Material for this exercise -

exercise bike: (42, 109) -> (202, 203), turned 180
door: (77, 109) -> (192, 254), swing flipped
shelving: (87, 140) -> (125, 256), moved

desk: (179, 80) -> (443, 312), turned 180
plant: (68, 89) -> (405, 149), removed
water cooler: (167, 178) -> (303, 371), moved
* * *
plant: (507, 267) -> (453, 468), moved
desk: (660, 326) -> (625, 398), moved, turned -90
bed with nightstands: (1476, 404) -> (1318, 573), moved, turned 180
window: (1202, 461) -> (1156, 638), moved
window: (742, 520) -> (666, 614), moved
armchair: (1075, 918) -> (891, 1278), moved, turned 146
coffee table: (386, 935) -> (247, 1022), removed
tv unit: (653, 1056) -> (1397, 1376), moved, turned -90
...
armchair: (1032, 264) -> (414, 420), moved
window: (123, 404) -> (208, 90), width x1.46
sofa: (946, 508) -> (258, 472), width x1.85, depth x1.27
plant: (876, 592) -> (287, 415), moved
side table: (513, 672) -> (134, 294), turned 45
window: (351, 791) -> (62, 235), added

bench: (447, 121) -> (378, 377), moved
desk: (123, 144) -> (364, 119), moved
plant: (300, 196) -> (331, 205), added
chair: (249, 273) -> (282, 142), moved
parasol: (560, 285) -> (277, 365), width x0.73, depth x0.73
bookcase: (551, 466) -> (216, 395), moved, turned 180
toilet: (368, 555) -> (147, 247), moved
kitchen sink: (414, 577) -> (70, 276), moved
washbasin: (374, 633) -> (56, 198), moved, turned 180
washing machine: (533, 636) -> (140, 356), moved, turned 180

Assignment - Everything from the line with "bed with nightstands: (1476, 404)" through the line with "tv unit: (653, 1056)" should be written out exactly as it appears above, end lines included, and nothing outside that range.

Result for this exercise -
bed with nightstands: (1476, 404) -> (1318, 573), moved, turned 180
window: (1202, 461) -> (1156, 638), moved
window: (742, 520) -> (666, 614), moved
armchair: (1075, 918) -> (891, 1278), moved, turned 146
coffee table: (386, 935) -> (247, 1022), removed
tv unit: (653, 1056) -> (1397, 1376), moved, turned -90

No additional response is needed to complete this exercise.